━━━━━ Data section ━━━━━

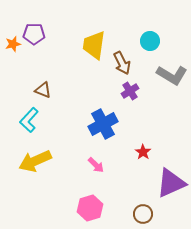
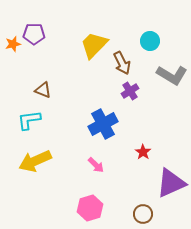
yellow trapezoid: rotated 36 degrees clockwise
cyan L-shape: rotated 40 degrees clockwise
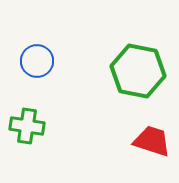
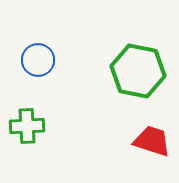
blue circle: moved 1 px right, 1 px up
green cross: rotated 12 degrees counterclockwise
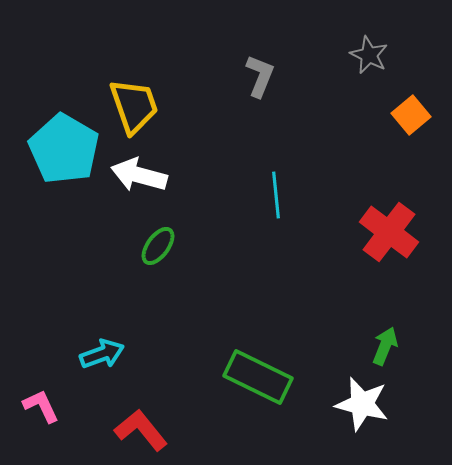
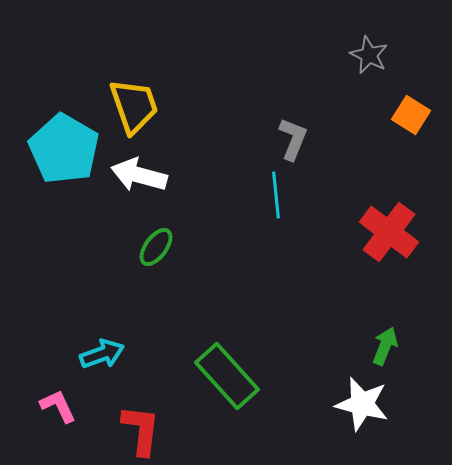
gray L-shape: moved 33 px right, 63 px down
orange square: rotated 18 degrees counterclockwise
green ellipse: moved 2 px left, 1 px down
green rectangle: moved 31 px left, 1 px up; rotated 22 degrees clockwise
pink L-shape: moved 17 px right
red L-shape: rotated 46 degrees clockwise
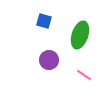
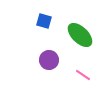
green ellipse: rotated 64 degrees counterclockwise
pink line: moved 1 px left
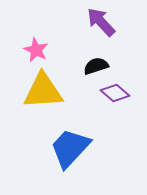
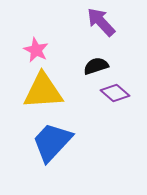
blue trapezoid: moved 18 px left, 6 px up
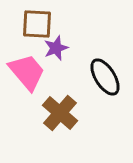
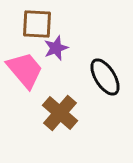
pink trapezoid: moved 2 px left, 2 px up
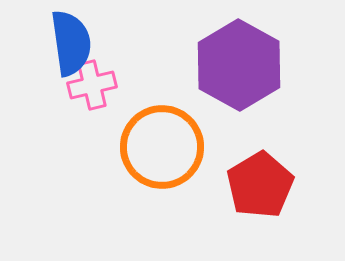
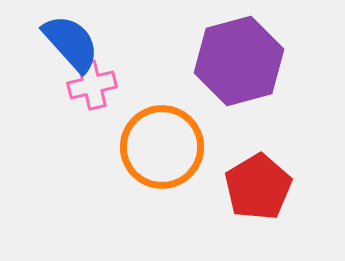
blue semicircle: rotated 34 degrees counterclockwise
purple hexagon: moved 4 px up; rotated 16 degrees clockwise
red pentagon: moved 2 px left, 2 px down
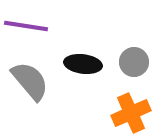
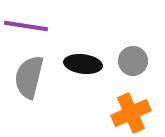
gray circle: moved 1 px left, 1 px up
gray semicircle: moved 1 px left, 4 px up; rotated 126 degrees counterclockwise
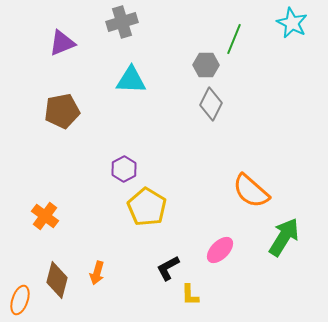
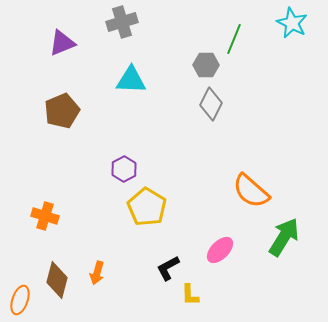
brown pentagon: rotated 12 degrees counterclockwise
orange cross: rotated 20 degrees counterclockwise
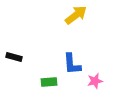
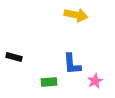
yellow arrow: rotated 50 degrees clockwise
pink star: rotated 14 degrees counterclockwise
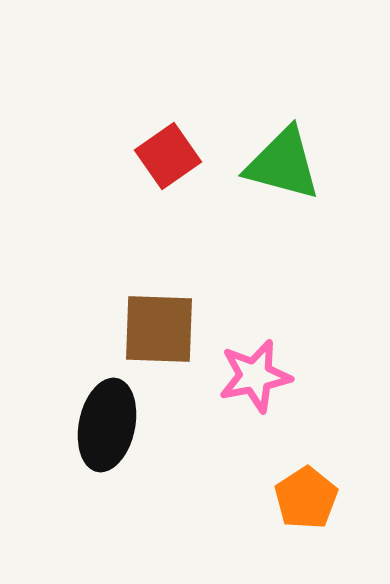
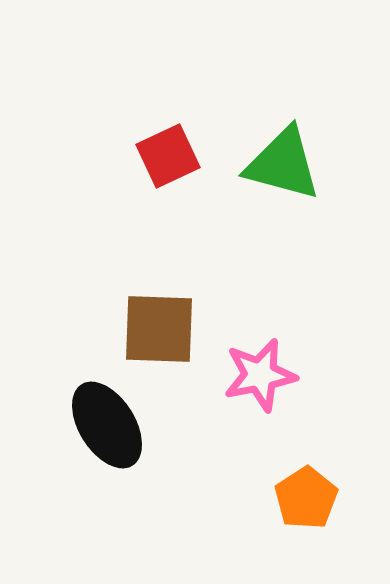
red square: rotated 10 degrees clockwise
pink star: moved 5 px right, 1 px up
black ellipse: rotated 44 degrees counterclockwise
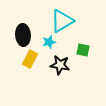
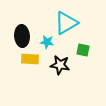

━━━━━

Look above for the line holding "green ellipse: rotated" and output everything from it down to the line holding "red pentagon: moved 2 px left, 2 px down", both ends included, exactly and without images.

green ellipse: rotated 64 degrees counterclockwise
pink line: moved 1 px left
blue trapezoid: moved 18 px left, 6 px up
pink trapezoid: moved 2 px left, 2 px up
blue semicircle: rotated 34 degrees counterclockwise
purple hexagon: moved 4 px up; rotated 16 degrees clockwise
red pentagon: moved 2 px left, 2 px down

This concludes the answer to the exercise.